[THE DATA Boundary: Start]

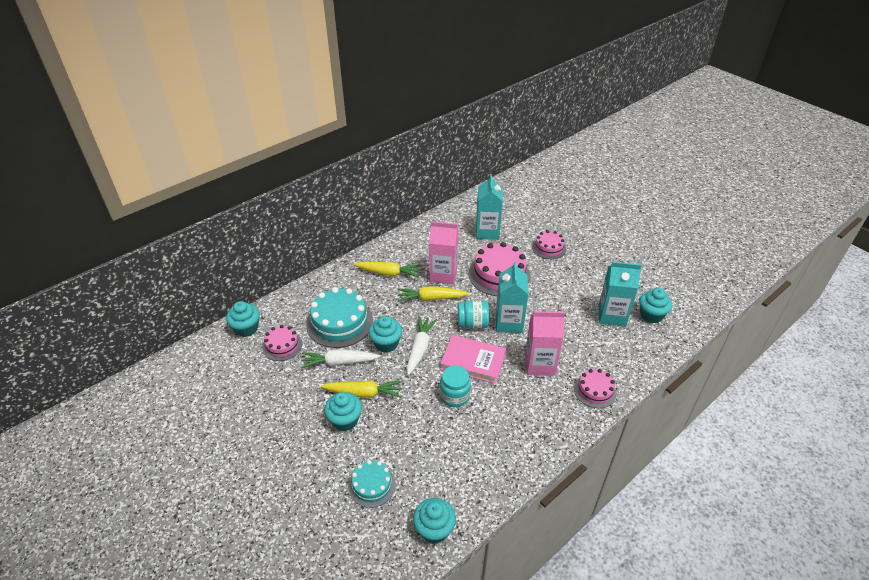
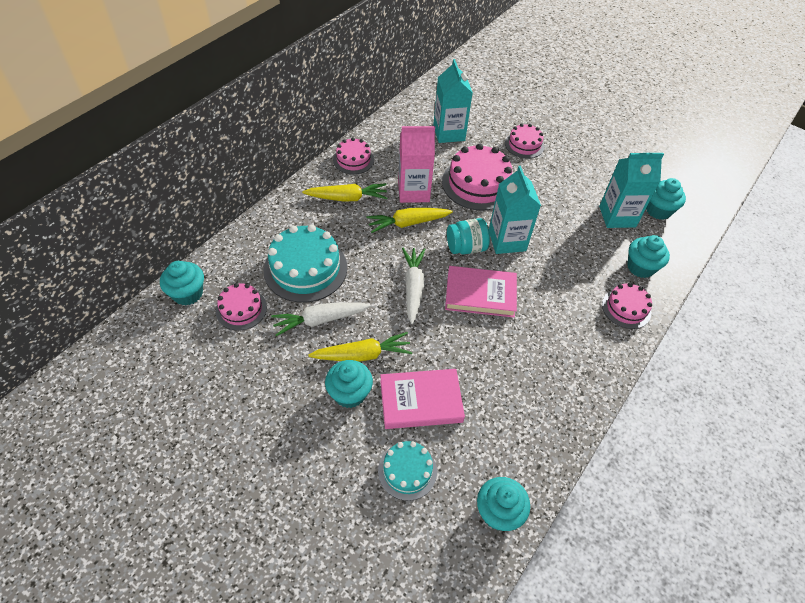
camera: 15 degrees left, 10 degrees up
turquoise cupcake [369,316,402,352] -> turquoise cupcake moved to [627,235,670,278]
turquoise jar [440,366,471,407] -> none
pink carton [525,311,565,376] -> none
none -> pink cake [333,137,374,174]
none -> pink book [380,369,465,429]

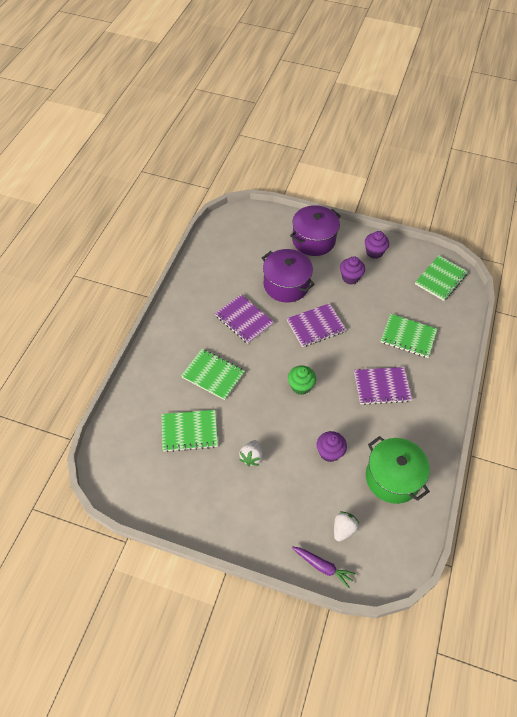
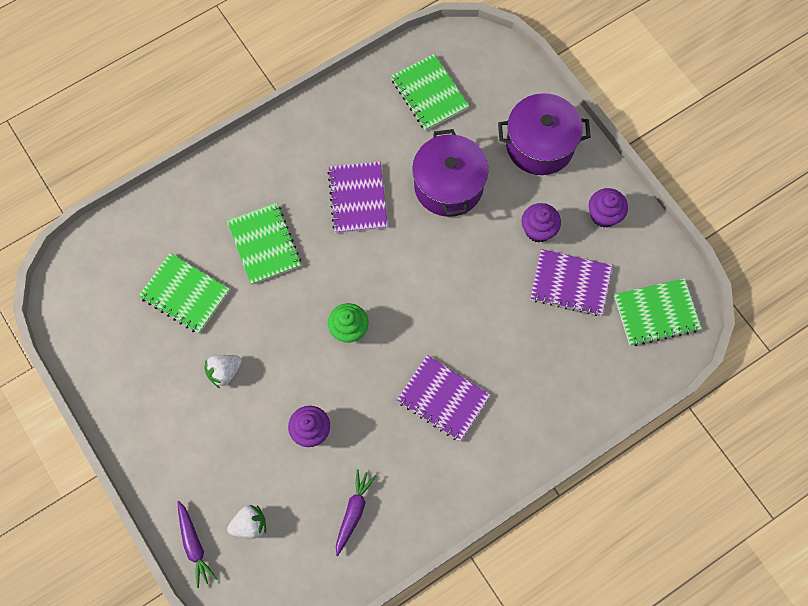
camera: 40 degrees right, 15 degrees up
purple notebook [287,303,346,347] -> purple notebook moved to [530,249,612,316]
green pot [366,436,430,504] -> purple carrot [336,469,376,556]
green notebook [381,314,438,358] -> green notebook moved to [391,54,469,131]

[THE DATA Boundary: End]

Exactly as they stand, retype all the entries, but omit the pictures.

- EXERCISE RESULT -
camera: 15 degrees left, 10 degrees up
turquoise cupcake [369,316,402,352] -> turquoise cupcake moved to [627,235,670,278]
turquoise jar [440,366,471,407] -> none
pink carton [525,311,565,376] -> none
none -> pink cake [333,137,374,174]
none -> pink book [380,369,465,429]

camera: 40 degrees right, 15 degrees up
purple notebook [287,303,346,347] -> purple notebook moved to [530,249,612,316]
green pot [366,436,430,504] -> purple carrot [336,469,376,556]
green notebook [381,314,438,358] -> green notebook moved to [391,54,469,131]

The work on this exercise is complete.